Exercise → Print the entries exactly; no image belongs in the copy.

Given information Block Start

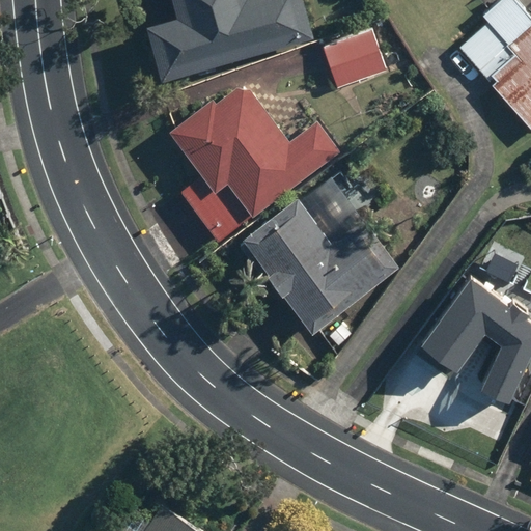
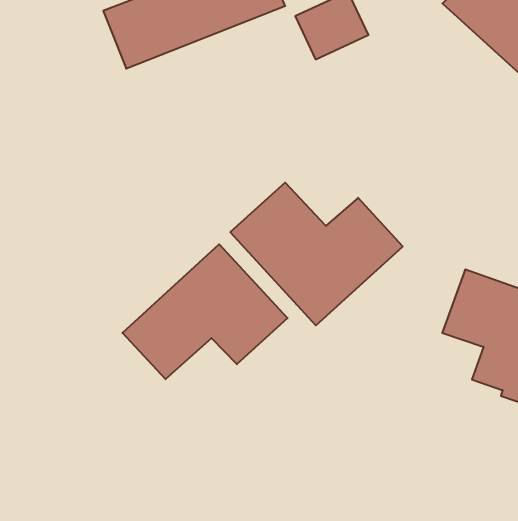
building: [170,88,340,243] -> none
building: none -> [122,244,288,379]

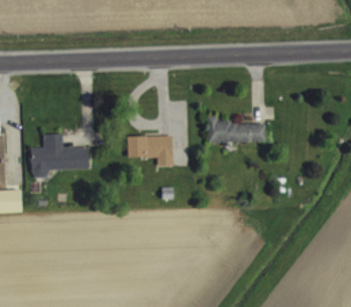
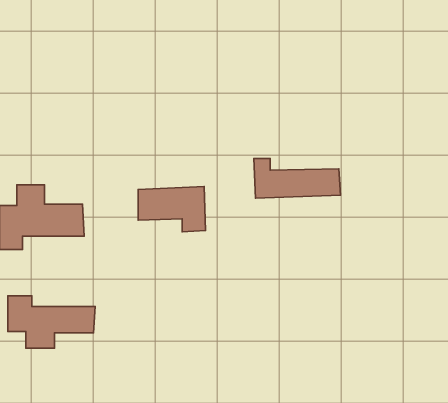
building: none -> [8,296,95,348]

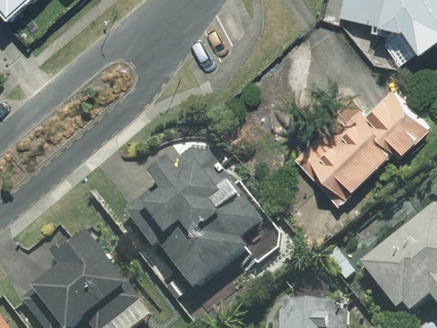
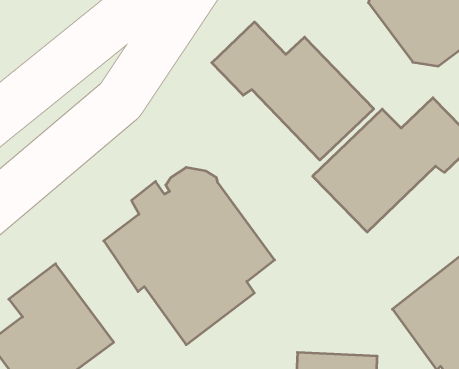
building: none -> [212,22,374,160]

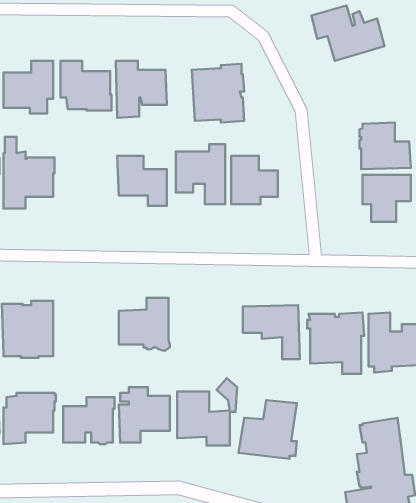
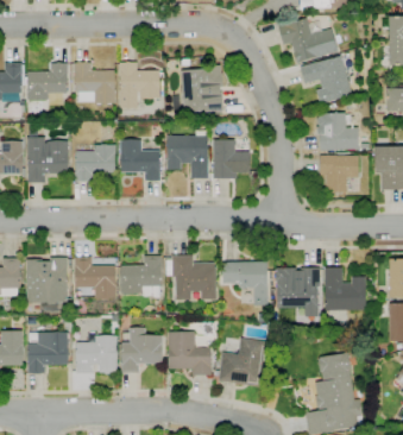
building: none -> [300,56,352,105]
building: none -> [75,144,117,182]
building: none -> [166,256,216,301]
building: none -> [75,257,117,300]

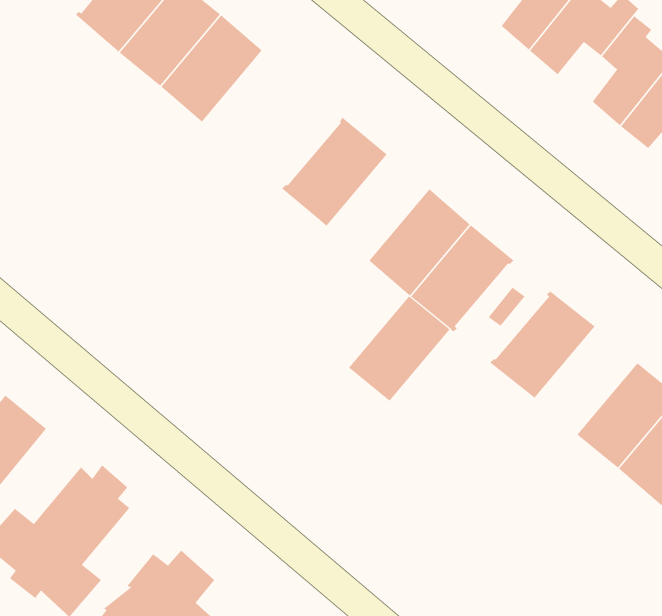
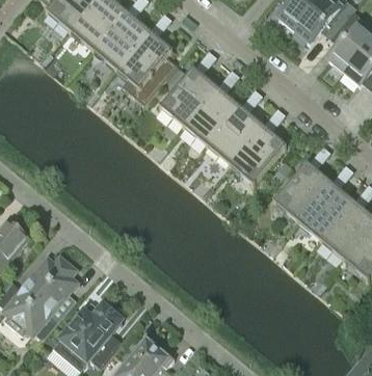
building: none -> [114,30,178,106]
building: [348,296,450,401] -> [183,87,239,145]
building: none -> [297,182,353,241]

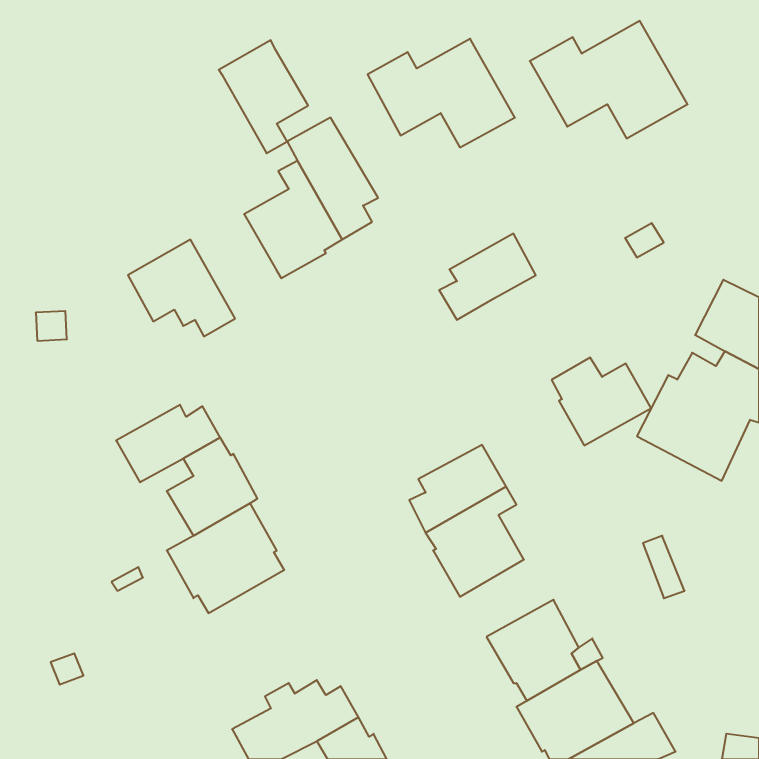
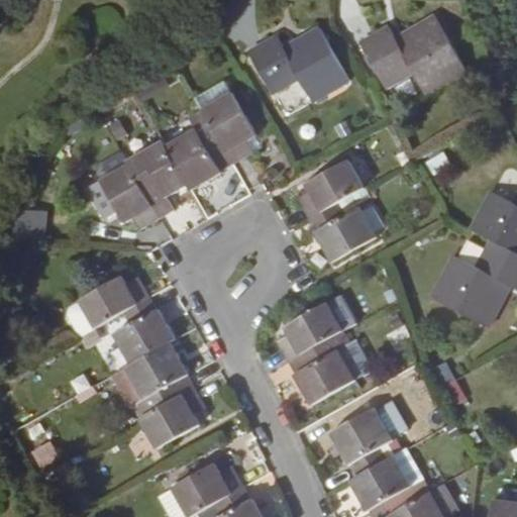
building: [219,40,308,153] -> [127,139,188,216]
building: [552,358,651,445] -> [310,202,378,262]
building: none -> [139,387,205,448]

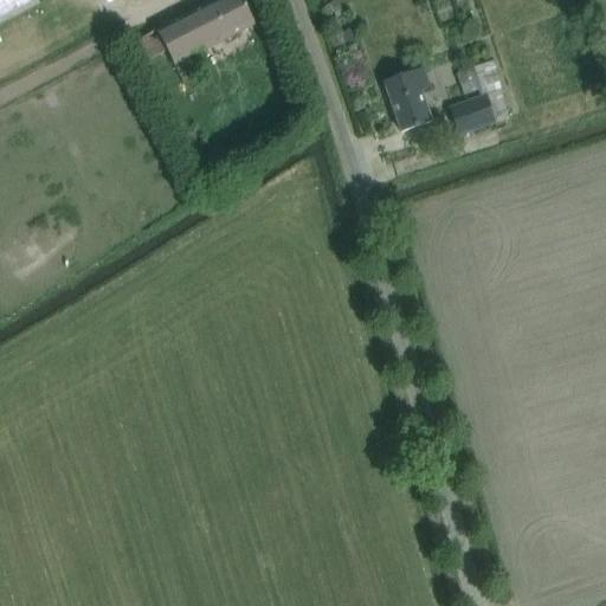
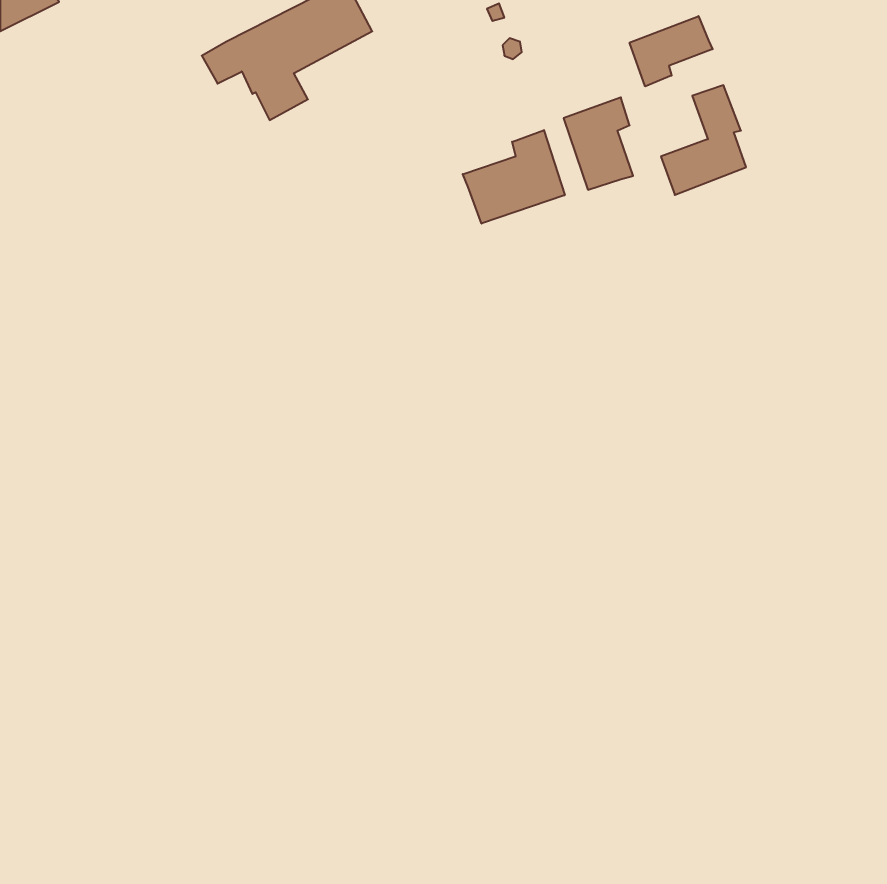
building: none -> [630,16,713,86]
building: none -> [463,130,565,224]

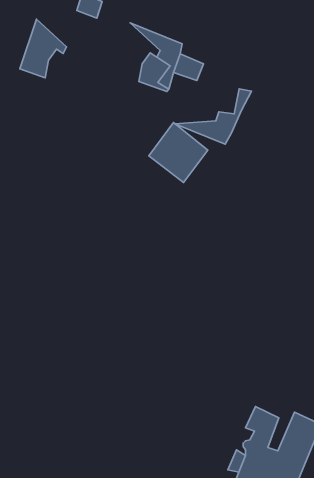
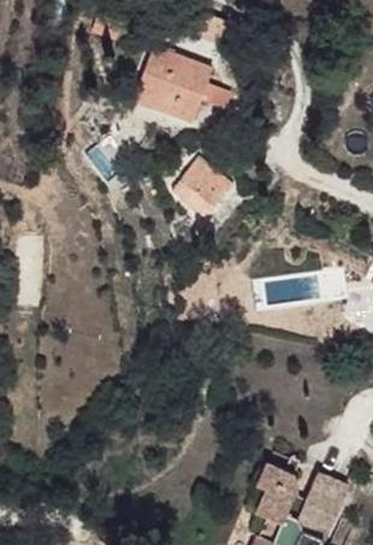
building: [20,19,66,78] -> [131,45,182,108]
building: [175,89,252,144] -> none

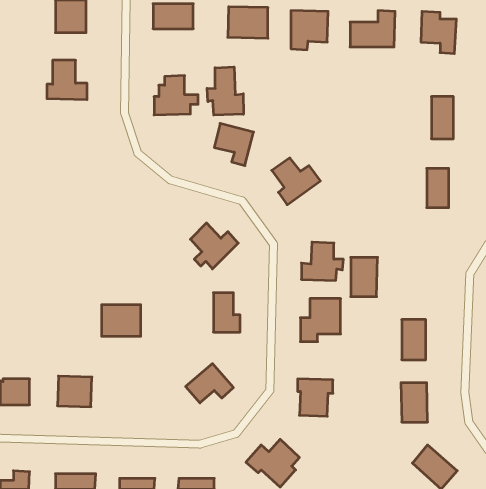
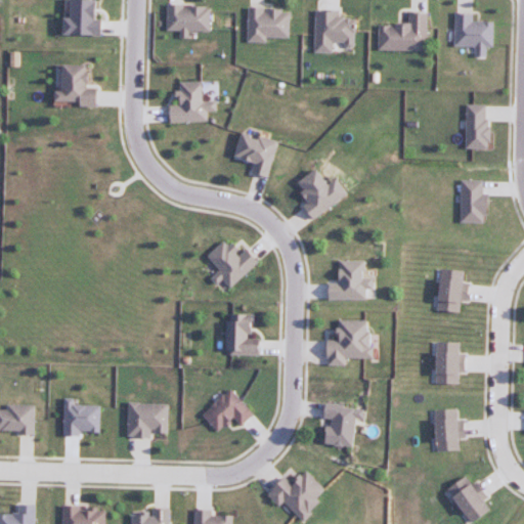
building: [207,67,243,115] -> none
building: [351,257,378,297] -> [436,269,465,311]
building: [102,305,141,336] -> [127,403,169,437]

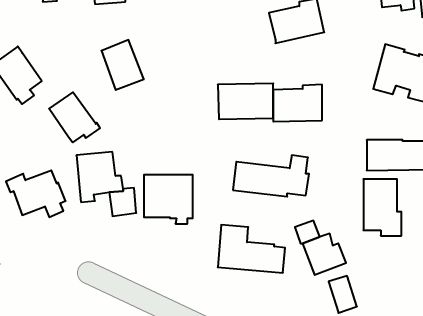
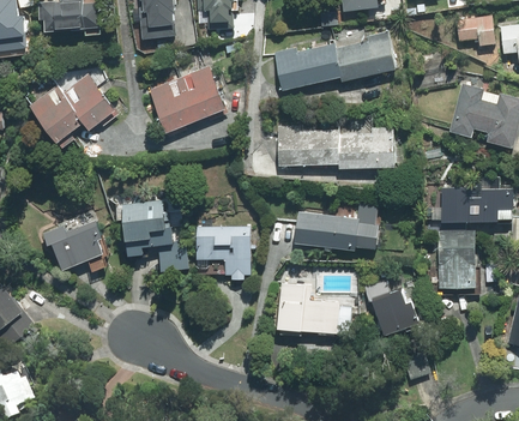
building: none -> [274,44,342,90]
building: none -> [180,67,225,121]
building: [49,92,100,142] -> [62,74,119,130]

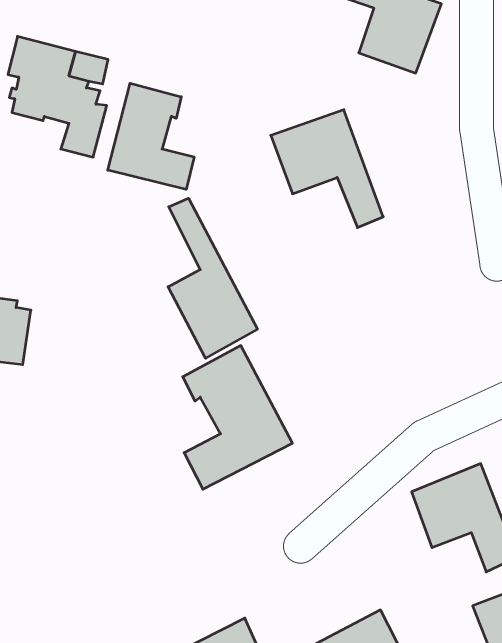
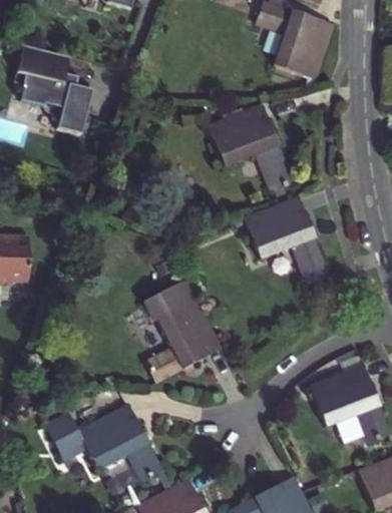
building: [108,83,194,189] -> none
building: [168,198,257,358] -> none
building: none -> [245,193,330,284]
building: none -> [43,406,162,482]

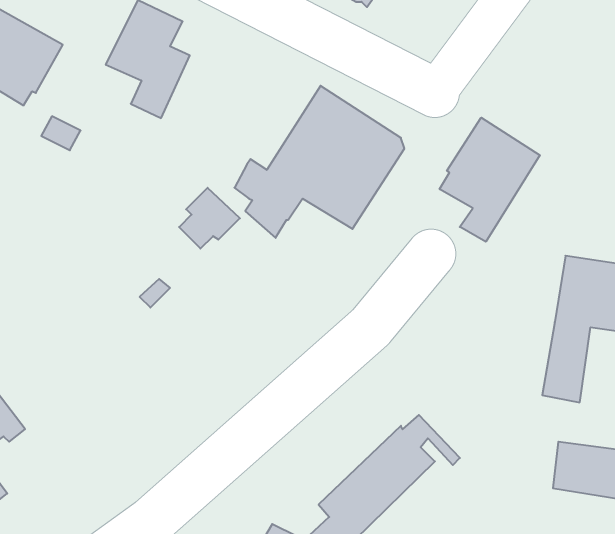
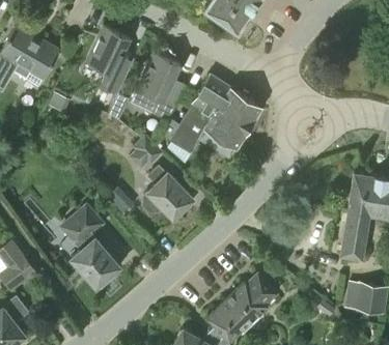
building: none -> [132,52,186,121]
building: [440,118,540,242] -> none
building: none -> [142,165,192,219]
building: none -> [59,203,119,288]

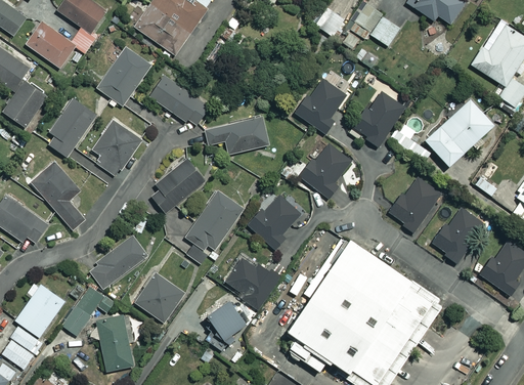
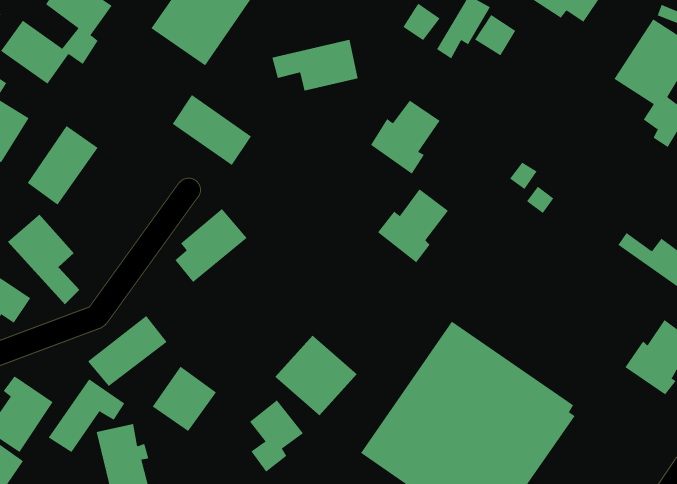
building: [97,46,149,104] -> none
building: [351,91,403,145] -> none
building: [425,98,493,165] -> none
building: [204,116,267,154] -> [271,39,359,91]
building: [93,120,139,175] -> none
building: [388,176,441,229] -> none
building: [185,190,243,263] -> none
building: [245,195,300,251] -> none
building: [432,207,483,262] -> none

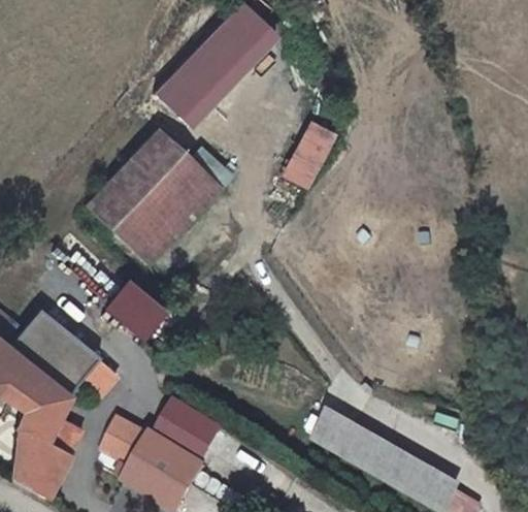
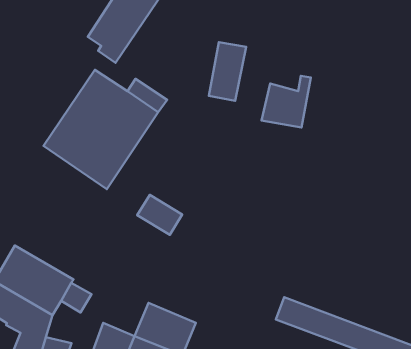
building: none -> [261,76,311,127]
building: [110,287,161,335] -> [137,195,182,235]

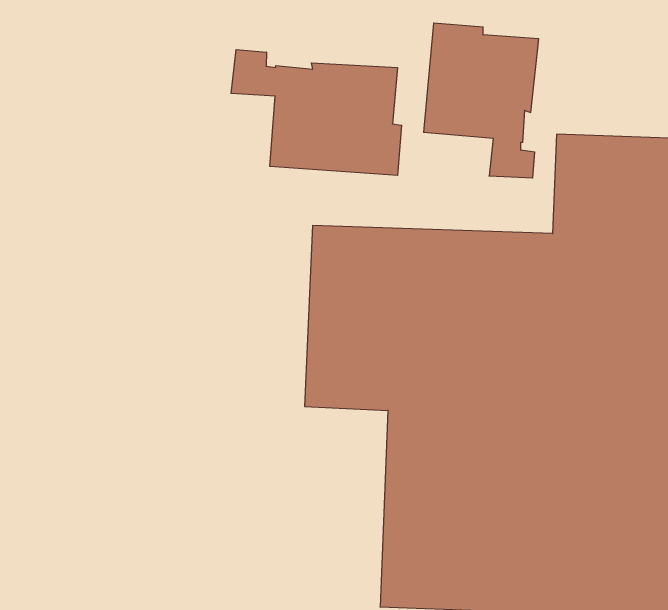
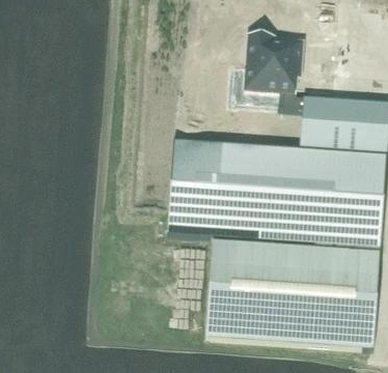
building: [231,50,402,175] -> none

Given information Block End

Answer for this exercise →
building: [170,88,340,243] -> none
building: none -> [122,244,288,379]

building: none -> [8,296,95,348]

building: none -> [212,22,374,160]

building: none -> [300,56,352,105]
building: none -> [75,144,117,182]
building: none -> [166,256,216,301]
building: none -> [75,257,117,300]

building: none -> [114,30,178,106]
building: [348,296,450,401] -> [183,87,239,145]
building: none -> [297,182,353,241]

building: [219,40,308,153] -> [127,139,188,216]
building: [552,358,651,445] -> [310,202,378,262]
building: none -> [139,387,205,448]

building: none -> [630,16,713,86]
building: none -> [463,130,565,224]

building: [20,19,66,78] -> [131,45,182,108]
building: [175,89,252,144] -> none

building: [207,67,243,115] -> none
building: [351,257,378,297] -> [436,269,465,311]
building: [102,305,141,336] -> [127,403,169,437]

building: none -> [274,44,342,90]
building: none -> [180,67,225,121]
building: [49,92,100,142] -> [62,74,119,130]

building: [108,83,194,189] -> none
building: [168,198,257,358] -> none
building: none -> [245,193,330,284]
building: none -> [43,406,162,482]

building: none -> [132,52,186,121]
building: [440,118,540,242] -> none
building: none -> [142,165,192,219]
building: none -> [59,203,119,288]

building: [97,46,149,104] -> none
building: [351,91,403,145] -> none
building: [425,98,493,165] -> none
building: [204,116,267,154] -> [271,39,359,91]
building: [93,120,139,175] -> none
building: [388,176,441,229] -> none
building: [185,190,243,263] -> none
building: [245,195,300,251] -> none
building: [432,207,483,262] -> none

building: none -> [261,76,311,127]
building: [110,287,161,335] -> [137,195,182,235]

building: [231,50,402,175] -> none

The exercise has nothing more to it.